### What to work on
For the listing below, output exactly the lines from the line with "J203 pin 1: VO2 -> 0V" up to and including the line with "TP202: test point (VO2) -> none", and no other lines.

(Supplied data begins)

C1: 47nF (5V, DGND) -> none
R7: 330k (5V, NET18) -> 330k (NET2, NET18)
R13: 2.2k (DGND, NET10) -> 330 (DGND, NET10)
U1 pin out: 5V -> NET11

(Supplied data ends)
(Supplied data begins)

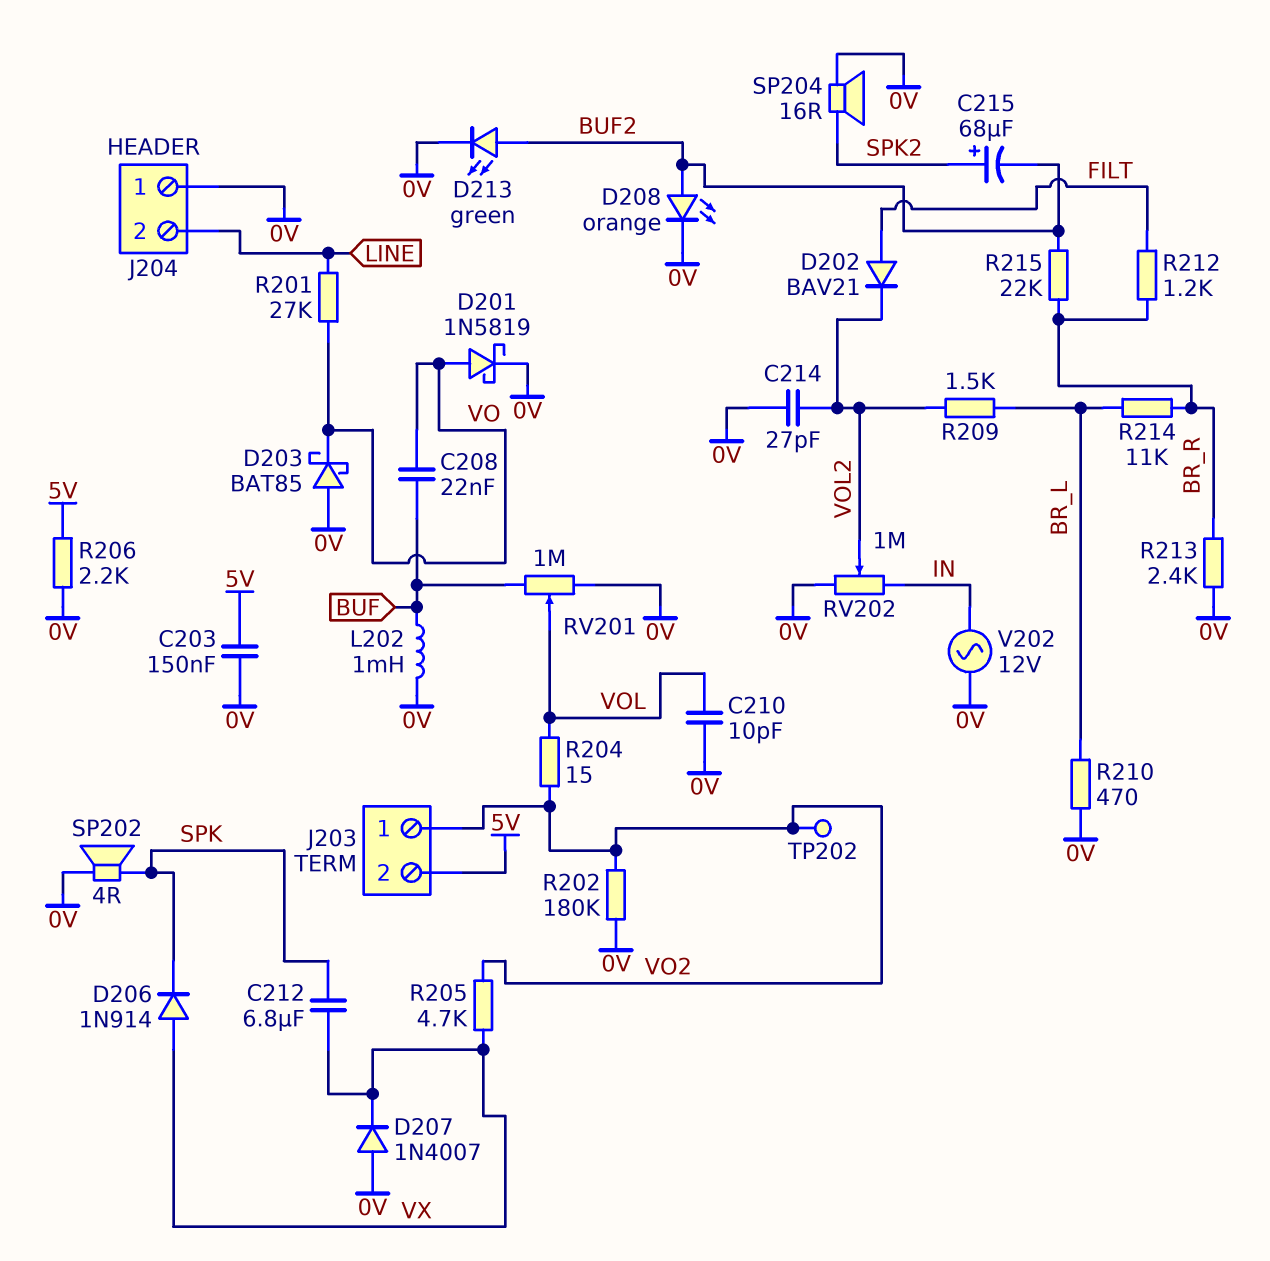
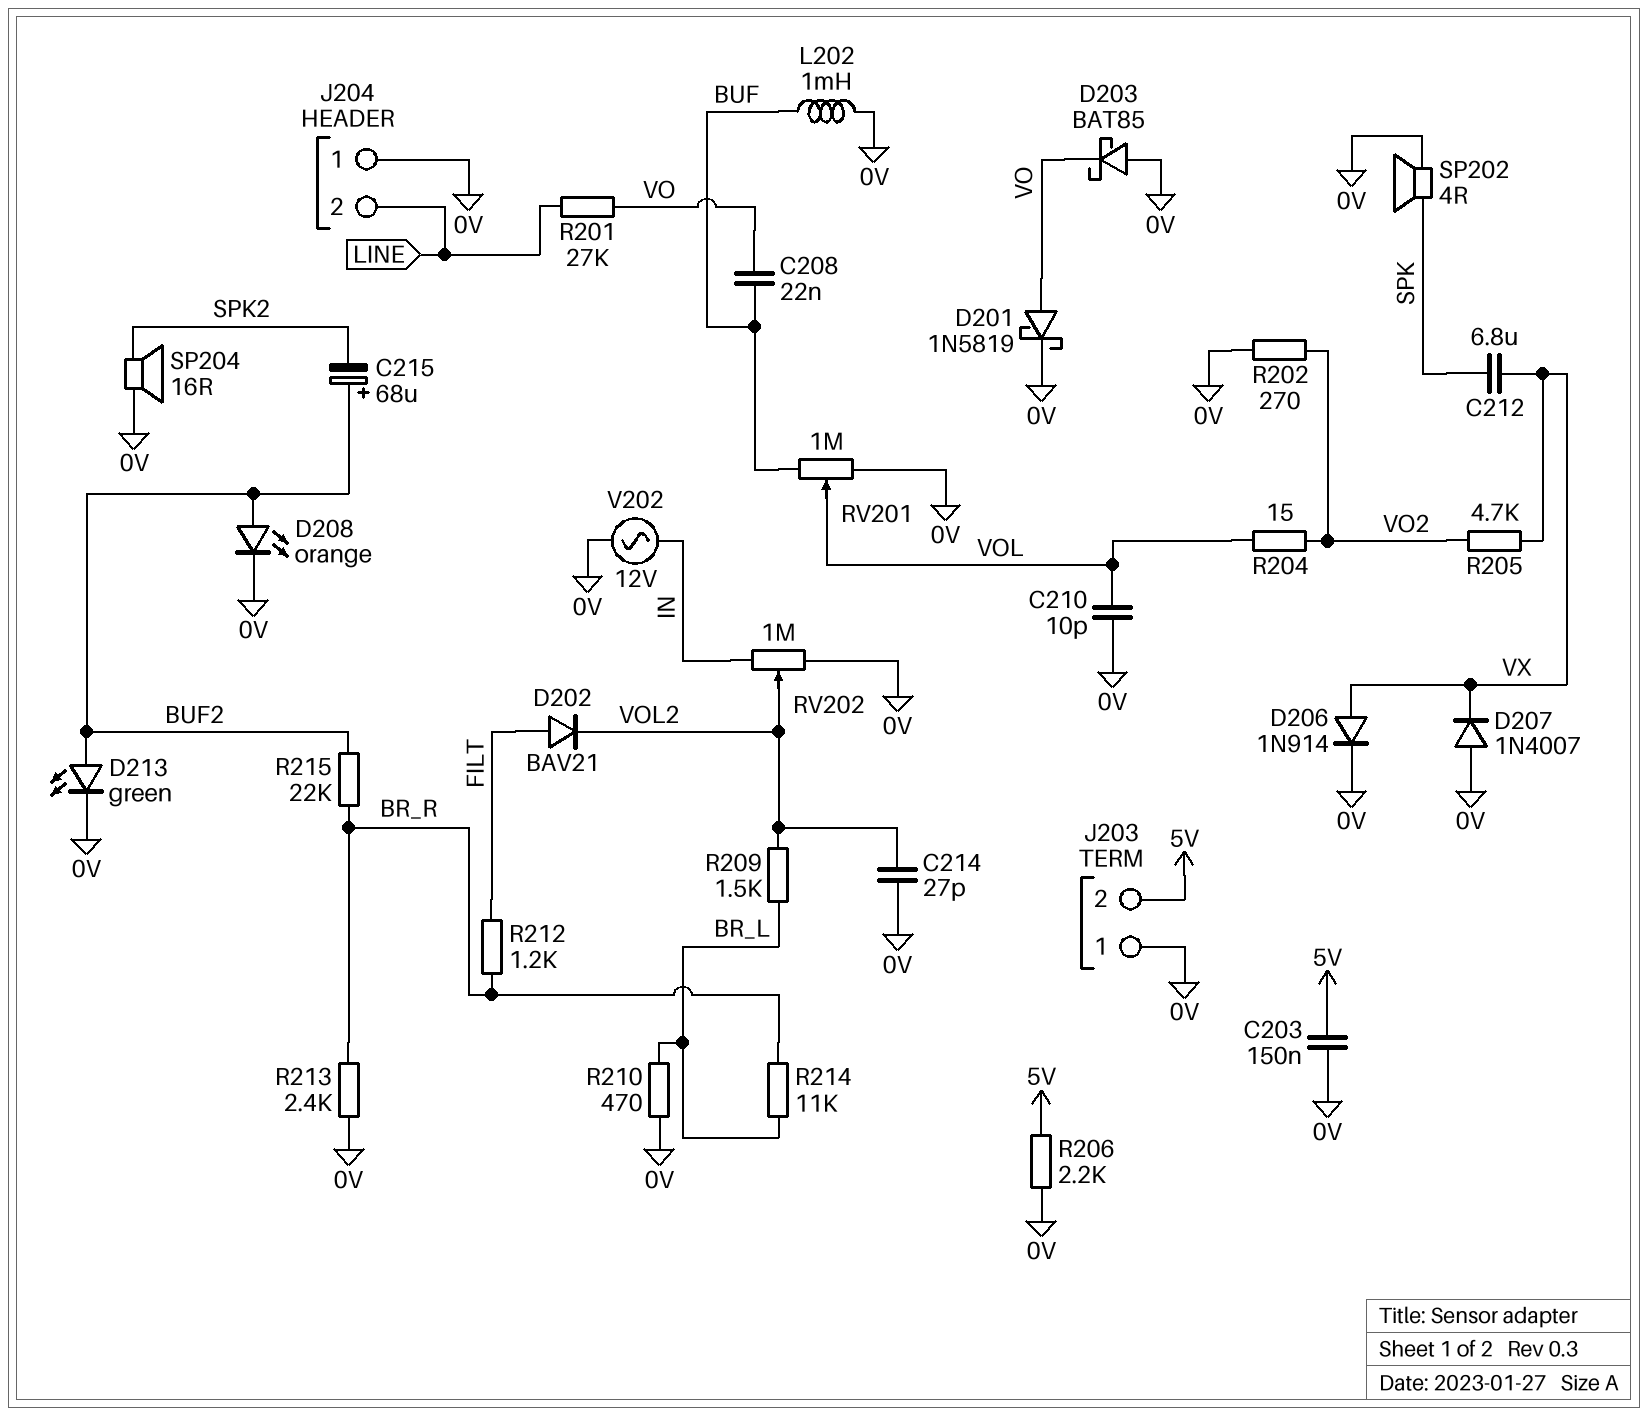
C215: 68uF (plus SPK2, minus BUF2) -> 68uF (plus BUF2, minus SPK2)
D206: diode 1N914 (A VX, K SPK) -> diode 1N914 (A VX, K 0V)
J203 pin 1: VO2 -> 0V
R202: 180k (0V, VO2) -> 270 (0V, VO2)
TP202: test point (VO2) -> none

(Supplied data ends)

### Written response
J203 pin 1: VO2 -> 0V
R202: 180k (0V, VO2) -> 270 (0V, VO2)
TP202: test point (VO2) -> none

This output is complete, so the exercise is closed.